Among the lines of the material, copy those that hold the string "fish".

--------------------------------

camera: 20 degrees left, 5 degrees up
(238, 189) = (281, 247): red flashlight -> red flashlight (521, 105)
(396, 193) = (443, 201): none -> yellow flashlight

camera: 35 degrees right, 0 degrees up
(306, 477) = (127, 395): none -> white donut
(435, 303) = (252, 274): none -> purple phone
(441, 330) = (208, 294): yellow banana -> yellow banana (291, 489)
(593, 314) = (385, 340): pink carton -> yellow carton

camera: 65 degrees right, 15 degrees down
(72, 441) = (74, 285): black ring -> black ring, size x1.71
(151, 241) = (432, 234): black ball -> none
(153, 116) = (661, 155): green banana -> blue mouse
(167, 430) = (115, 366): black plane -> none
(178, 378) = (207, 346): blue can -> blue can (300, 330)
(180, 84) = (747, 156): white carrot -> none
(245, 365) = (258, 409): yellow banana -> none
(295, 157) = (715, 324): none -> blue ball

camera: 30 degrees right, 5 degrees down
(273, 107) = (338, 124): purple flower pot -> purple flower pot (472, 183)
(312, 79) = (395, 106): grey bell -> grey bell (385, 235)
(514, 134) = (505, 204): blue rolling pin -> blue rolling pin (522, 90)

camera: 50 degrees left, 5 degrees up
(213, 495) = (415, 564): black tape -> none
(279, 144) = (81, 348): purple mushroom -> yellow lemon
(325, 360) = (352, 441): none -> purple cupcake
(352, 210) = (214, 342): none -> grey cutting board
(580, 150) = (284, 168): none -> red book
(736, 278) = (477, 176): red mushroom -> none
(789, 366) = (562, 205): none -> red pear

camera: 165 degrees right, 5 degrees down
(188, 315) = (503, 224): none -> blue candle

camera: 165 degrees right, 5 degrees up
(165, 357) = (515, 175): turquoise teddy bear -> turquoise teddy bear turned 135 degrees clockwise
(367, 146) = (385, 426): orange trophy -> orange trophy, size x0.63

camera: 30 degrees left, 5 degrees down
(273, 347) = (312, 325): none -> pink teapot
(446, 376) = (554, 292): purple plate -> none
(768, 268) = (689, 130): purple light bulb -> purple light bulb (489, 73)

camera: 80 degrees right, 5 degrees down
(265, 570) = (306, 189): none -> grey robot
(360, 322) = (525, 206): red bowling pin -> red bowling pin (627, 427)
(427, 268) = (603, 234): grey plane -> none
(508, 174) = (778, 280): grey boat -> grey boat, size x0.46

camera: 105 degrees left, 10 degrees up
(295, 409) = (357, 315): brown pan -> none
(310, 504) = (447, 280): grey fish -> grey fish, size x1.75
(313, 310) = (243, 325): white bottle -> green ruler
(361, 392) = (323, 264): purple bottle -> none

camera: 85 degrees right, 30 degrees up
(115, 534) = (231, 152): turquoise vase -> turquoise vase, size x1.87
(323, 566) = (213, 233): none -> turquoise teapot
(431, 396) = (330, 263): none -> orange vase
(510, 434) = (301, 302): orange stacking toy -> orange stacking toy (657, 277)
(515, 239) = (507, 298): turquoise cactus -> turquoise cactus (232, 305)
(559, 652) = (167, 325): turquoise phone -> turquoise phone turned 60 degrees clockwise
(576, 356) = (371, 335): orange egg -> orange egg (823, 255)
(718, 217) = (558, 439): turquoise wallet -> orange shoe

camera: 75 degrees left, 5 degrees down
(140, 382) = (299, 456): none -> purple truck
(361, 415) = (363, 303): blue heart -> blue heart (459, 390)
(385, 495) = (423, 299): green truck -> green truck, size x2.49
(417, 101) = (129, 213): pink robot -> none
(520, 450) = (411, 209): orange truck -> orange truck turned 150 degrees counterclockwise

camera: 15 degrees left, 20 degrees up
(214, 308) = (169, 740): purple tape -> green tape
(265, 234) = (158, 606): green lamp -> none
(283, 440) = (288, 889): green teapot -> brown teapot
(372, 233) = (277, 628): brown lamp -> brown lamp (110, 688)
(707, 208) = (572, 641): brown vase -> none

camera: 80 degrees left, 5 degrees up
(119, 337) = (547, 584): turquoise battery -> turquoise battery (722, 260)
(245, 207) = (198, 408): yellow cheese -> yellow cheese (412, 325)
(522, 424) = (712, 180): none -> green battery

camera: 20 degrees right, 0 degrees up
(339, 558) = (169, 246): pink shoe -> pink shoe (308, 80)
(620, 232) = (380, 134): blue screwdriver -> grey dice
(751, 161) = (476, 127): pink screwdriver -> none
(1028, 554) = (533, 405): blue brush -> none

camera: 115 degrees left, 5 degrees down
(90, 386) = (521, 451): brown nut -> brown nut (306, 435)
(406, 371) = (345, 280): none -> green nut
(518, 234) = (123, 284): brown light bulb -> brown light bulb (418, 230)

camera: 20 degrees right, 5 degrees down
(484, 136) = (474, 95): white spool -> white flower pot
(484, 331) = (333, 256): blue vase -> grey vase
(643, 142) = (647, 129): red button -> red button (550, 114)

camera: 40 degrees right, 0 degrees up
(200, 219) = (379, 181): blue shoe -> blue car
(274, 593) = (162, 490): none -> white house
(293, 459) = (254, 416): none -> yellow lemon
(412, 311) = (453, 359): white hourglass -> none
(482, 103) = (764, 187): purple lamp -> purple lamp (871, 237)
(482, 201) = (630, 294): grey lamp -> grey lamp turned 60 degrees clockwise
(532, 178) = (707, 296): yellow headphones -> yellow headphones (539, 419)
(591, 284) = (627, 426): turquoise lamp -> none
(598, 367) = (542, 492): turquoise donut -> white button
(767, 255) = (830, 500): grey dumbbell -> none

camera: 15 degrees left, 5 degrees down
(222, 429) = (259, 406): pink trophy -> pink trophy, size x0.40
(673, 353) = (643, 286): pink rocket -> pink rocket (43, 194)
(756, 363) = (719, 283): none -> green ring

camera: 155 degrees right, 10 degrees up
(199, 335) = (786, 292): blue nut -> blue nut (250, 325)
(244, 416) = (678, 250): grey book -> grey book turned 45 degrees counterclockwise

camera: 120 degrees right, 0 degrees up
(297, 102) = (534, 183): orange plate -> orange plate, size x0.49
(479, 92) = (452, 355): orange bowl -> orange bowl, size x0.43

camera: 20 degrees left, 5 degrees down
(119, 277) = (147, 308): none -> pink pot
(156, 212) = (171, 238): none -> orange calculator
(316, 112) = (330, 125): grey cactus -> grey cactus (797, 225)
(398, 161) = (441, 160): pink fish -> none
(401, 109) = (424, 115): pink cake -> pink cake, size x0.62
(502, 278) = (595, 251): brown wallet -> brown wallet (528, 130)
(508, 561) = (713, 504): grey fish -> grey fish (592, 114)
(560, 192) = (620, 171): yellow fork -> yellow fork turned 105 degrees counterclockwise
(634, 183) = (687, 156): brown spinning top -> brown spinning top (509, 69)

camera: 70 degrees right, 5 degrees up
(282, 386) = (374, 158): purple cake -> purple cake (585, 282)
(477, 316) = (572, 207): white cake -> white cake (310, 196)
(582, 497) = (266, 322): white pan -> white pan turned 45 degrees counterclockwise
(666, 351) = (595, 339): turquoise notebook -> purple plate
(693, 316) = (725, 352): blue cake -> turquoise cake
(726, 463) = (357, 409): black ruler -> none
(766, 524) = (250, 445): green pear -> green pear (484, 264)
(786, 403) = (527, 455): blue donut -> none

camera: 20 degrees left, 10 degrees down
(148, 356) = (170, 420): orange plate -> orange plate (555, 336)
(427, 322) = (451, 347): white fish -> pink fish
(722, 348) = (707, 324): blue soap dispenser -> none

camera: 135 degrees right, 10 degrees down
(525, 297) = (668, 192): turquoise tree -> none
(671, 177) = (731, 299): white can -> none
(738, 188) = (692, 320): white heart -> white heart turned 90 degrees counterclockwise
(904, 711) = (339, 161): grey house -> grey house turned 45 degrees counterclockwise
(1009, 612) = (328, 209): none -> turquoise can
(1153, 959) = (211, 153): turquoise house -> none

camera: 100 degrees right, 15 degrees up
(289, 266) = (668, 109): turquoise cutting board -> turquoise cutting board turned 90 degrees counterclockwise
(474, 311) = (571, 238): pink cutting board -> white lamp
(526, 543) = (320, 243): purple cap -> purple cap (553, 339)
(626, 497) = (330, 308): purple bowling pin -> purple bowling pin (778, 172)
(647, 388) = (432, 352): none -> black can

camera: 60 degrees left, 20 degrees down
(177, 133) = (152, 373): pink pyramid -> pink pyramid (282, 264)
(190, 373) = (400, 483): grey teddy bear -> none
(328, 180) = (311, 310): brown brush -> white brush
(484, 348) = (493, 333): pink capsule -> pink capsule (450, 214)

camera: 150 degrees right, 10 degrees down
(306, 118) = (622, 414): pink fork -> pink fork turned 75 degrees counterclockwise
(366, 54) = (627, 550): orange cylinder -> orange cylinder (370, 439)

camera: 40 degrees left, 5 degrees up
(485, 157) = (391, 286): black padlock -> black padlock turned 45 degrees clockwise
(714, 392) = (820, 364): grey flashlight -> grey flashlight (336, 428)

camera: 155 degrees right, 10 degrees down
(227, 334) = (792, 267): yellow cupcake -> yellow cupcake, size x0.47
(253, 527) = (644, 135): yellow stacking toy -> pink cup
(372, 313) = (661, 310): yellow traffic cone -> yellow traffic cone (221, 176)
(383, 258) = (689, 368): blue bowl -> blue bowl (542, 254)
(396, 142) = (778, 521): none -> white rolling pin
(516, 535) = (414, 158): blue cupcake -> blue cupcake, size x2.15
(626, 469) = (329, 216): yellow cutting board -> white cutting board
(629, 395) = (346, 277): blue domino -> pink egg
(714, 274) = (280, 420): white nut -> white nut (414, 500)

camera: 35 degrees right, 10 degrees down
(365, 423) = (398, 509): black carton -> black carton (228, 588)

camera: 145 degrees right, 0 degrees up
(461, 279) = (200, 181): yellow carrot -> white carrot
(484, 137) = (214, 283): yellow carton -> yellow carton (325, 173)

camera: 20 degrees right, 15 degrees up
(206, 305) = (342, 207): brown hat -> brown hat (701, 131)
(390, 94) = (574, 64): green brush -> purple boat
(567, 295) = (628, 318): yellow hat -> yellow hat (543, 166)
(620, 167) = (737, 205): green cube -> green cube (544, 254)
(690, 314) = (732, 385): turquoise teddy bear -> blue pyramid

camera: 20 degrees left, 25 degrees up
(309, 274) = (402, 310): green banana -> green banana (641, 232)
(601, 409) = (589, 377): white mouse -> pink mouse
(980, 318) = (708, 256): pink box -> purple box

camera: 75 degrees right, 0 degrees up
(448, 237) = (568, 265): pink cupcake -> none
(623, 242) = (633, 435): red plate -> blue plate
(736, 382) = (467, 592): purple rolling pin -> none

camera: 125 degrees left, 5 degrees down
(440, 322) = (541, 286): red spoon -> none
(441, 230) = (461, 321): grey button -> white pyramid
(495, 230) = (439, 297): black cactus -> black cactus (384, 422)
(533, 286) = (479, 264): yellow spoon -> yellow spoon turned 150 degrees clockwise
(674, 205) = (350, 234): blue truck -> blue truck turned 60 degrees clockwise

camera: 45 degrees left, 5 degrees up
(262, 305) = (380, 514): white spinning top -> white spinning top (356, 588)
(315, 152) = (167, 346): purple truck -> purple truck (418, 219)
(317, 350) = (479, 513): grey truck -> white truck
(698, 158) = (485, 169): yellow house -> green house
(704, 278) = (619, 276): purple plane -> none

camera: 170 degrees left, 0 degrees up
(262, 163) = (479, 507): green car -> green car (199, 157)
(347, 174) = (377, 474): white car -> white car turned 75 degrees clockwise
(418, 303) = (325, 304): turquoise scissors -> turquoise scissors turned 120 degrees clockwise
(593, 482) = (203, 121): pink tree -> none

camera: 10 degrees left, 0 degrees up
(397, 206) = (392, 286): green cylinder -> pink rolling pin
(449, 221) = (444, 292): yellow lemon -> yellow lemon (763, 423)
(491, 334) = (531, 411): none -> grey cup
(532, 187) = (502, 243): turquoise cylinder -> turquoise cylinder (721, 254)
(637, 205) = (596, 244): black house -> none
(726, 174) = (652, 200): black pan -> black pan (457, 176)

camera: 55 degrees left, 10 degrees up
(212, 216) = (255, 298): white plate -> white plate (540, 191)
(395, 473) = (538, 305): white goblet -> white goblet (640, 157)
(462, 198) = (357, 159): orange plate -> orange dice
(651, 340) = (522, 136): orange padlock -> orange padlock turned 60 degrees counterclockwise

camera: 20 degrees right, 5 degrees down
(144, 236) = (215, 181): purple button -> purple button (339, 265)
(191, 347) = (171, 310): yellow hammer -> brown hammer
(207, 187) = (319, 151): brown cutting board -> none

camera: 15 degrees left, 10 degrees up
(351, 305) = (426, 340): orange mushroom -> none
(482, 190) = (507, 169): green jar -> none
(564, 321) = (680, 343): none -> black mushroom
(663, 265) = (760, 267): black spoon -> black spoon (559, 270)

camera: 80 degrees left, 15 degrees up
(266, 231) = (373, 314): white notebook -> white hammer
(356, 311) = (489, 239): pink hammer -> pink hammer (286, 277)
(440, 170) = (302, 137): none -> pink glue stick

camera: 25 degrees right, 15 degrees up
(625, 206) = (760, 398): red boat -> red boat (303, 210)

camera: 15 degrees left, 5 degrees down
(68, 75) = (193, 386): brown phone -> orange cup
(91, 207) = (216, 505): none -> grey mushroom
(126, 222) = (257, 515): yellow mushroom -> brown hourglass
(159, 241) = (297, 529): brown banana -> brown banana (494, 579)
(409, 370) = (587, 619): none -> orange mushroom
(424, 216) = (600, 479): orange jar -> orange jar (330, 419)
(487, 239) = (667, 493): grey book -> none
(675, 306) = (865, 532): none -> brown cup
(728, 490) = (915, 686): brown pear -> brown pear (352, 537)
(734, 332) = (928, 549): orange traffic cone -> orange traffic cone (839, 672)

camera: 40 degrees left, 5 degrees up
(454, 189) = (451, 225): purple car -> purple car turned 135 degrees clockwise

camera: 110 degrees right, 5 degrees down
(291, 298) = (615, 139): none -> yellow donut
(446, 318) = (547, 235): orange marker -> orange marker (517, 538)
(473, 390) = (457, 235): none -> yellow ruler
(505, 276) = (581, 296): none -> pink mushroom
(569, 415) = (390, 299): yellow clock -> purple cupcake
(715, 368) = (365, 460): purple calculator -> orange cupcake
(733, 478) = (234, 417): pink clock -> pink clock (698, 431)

--------------------------------

▸ **Response to this exercise**:
(310, 504) = (447, 280): grey fish -> grey fish, size x1.75
(398, 161) = (441, 160): pink fish -> none
(508, 561) = (713, 504): grey fish -> grey fish (592, 114)
(427, 322) = (451, 347): white fish -> pink fish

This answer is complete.